→ REQUIRED WORK:
Go through the lines below and copy each one that holds the string "JACK".

(Records from a dataset)

--------------------------------------------------

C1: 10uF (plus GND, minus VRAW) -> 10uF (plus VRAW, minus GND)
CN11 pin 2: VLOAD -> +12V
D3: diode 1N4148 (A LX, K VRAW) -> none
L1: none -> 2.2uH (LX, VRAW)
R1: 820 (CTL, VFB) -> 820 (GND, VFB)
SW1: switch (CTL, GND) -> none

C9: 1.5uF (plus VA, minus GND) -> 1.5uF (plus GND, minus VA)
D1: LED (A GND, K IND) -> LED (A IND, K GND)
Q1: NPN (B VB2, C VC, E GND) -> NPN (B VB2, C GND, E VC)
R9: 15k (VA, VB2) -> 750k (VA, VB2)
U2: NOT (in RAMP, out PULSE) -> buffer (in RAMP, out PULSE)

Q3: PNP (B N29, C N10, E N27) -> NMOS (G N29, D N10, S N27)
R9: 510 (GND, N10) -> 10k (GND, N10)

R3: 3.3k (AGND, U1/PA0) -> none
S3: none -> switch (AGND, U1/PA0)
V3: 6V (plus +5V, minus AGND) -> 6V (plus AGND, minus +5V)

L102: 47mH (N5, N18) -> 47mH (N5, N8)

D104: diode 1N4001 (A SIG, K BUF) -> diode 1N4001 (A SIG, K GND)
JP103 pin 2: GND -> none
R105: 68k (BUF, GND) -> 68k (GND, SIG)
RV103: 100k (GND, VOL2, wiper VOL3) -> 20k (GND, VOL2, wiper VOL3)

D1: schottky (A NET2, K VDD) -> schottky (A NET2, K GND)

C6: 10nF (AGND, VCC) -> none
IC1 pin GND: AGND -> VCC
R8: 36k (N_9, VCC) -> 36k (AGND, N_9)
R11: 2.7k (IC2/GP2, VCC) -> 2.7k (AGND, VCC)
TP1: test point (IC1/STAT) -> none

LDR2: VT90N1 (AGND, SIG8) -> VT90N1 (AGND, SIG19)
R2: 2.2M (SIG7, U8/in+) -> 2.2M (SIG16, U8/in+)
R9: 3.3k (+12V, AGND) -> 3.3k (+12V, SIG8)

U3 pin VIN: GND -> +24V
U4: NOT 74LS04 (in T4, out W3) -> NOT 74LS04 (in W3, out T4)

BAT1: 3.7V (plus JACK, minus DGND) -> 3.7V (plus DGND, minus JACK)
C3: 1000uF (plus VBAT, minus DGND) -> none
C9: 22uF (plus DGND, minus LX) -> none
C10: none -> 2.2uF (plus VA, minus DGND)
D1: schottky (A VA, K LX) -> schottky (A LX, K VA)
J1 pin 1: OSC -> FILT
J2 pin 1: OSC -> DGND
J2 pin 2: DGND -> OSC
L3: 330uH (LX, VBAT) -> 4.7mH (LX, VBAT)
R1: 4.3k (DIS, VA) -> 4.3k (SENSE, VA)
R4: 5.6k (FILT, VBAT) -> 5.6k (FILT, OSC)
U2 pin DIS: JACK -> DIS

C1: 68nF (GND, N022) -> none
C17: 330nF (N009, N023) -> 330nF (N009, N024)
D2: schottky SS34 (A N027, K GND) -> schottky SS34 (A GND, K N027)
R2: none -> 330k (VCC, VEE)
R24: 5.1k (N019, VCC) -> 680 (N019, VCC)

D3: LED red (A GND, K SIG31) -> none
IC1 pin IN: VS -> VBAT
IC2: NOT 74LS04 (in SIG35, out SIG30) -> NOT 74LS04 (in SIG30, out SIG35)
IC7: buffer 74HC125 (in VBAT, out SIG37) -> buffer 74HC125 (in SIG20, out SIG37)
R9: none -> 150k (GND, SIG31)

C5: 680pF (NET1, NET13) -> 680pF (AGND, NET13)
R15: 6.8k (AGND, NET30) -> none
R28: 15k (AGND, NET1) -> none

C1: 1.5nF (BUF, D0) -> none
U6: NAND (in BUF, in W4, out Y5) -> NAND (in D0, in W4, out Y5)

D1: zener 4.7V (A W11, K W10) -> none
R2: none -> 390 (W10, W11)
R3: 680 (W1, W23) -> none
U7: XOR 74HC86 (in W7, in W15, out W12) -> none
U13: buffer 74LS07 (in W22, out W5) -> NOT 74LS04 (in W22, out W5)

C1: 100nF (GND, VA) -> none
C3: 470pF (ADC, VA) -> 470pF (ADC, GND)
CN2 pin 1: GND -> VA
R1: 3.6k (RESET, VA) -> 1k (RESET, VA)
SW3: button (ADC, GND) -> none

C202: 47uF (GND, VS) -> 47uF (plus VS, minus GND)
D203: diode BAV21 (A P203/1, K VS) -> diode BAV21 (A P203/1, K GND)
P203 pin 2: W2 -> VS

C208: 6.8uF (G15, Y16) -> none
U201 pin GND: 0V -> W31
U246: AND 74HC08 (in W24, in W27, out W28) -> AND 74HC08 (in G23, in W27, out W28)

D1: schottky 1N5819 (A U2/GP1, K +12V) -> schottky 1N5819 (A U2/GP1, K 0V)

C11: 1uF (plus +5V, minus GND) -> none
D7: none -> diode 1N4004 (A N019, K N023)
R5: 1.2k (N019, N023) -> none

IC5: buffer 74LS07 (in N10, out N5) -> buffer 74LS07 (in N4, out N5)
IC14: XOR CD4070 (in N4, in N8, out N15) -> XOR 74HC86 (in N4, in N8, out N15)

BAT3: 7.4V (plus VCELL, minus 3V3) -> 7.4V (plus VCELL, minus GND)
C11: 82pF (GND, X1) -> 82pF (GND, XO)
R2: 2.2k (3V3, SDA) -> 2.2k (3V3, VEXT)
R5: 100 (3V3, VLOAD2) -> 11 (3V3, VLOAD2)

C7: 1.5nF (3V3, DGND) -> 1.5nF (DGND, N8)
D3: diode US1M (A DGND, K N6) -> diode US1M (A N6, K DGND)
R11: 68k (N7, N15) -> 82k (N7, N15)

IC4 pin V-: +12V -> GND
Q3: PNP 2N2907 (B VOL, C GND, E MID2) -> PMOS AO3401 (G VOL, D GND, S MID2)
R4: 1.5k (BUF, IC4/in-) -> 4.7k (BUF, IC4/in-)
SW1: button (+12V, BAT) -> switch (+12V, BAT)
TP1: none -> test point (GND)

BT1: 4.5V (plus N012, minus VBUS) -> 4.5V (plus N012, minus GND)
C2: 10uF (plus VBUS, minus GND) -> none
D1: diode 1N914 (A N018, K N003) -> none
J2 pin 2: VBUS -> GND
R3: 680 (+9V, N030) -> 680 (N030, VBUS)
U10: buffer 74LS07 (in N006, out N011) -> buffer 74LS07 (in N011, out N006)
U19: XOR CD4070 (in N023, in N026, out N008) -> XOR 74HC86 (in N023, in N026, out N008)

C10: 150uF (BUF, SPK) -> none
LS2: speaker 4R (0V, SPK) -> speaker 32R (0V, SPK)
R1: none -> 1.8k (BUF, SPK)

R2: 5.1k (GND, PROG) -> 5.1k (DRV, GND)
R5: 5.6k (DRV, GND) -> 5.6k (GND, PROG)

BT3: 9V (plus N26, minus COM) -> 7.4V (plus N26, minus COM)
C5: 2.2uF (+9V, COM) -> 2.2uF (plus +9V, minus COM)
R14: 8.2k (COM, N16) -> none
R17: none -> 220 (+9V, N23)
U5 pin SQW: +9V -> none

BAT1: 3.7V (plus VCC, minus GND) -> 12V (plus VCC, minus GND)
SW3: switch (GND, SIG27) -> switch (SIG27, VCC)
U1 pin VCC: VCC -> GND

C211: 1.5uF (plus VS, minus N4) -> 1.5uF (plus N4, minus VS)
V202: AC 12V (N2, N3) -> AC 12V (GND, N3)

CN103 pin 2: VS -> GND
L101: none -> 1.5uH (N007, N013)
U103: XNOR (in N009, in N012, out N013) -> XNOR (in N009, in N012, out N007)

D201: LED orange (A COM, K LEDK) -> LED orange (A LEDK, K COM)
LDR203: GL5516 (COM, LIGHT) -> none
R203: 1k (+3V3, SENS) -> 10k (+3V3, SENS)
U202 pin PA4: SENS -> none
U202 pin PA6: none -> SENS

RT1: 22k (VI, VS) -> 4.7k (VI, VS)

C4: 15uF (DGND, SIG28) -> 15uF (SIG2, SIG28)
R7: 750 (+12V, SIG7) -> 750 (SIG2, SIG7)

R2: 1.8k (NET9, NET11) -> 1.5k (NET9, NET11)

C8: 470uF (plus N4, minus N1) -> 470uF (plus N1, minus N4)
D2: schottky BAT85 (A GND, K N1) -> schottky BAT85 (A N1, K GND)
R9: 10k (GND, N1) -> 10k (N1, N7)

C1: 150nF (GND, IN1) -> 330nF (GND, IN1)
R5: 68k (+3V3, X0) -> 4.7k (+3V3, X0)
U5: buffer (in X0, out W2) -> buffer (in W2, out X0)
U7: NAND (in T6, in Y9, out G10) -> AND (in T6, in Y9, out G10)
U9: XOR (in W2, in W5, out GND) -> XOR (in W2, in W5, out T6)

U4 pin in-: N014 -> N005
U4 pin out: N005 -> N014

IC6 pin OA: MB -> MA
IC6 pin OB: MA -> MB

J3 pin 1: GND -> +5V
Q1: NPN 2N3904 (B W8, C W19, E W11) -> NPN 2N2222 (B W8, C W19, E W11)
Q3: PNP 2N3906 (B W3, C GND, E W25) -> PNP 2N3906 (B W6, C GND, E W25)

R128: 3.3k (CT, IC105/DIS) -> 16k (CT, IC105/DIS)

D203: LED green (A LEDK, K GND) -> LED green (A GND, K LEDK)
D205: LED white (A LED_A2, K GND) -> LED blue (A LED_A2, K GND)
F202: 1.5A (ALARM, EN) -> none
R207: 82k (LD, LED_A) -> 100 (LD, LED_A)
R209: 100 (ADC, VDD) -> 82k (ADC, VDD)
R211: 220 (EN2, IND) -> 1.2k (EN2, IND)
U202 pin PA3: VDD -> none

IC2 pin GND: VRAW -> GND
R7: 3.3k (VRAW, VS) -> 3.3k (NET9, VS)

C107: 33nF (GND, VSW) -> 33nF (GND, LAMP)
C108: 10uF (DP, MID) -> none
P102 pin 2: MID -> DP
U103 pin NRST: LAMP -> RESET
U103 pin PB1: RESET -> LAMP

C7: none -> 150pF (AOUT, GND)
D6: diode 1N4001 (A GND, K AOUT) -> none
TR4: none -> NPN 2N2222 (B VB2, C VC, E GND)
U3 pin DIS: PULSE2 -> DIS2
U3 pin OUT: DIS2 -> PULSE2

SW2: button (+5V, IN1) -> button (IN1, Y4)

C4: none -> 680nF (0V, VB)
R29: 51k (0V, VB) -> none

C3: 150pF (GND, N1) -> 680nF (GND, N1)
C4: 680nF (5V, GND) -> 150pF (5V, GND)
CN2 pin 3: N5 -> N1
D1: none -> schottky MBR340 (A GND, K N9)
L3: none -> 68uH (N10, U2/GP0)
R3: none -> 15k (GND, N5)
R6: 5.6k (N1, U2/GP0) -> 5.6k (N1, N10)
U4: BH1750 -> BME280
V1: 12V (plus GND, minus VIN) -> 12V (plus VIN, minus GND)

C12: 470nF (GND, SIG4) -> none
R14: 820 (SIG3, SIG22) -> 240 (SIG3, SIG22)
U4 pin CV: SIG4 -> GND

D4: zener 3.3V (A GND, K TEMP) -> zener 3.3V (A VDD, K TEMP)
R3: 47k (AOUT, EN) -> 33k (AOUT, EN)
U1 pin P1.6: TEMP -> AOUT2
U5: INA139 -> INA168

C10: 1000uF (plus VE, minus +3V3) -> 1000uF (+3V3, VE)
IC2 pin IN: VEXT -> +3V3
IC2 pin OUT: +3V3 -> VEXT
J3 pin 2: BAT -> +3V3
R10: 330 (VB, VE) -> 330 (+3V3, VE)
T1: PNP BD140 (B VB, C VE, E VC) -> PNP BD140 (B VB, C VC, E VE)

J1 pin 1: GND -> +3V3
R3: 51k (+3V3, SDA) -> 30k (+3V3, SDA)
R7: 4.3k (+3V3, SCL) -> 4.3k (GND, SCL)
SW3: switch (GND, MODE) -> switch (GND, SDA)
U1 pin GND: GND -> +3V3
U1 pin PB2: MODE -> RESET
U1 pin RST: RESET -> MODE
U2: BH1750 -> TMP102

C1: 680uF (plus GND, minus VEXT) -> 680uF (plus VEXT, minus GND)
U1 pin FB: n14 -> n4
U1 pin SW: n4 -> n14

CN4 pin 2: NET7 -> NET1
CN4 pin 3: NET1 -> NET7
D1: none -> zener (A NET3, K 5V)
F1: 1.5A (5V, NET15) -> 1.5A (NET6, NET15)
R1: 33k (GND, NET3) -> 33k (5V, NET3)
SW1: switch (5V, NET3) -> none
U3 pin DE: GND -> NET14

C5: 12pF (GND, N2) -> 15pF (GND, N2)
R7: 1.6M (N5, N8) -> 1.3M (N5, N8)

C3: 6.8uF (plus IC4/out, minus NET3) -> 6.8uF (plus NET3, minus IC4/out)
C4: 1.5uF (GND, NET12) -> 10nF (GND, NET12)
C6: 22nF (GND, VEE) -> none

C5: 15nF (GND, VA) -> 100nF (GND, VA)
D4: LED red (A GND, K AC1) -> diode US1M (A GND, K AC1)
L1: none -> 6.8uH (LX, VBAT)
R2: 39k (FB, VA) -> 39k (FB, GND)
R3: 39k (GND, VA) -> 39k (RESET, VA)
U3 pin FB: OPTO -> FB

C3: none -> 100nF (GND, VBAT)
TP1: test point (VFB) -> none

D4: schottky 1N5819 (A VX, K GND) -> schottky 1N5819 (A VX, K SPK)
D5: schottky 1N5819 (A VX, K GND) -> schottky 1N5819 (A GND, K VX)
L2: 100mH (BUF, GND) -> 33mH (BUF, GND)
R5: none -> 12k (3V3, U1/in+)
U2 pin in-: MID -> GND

--------------------------------------------------

→ RESPONSE TO THIS EXERCISE:
BAT1: 3.7V (plus JACK, minus DGND) -> 3.7V (plus DGND, minus JACK)
U2 pin DIS: JACK -> DIS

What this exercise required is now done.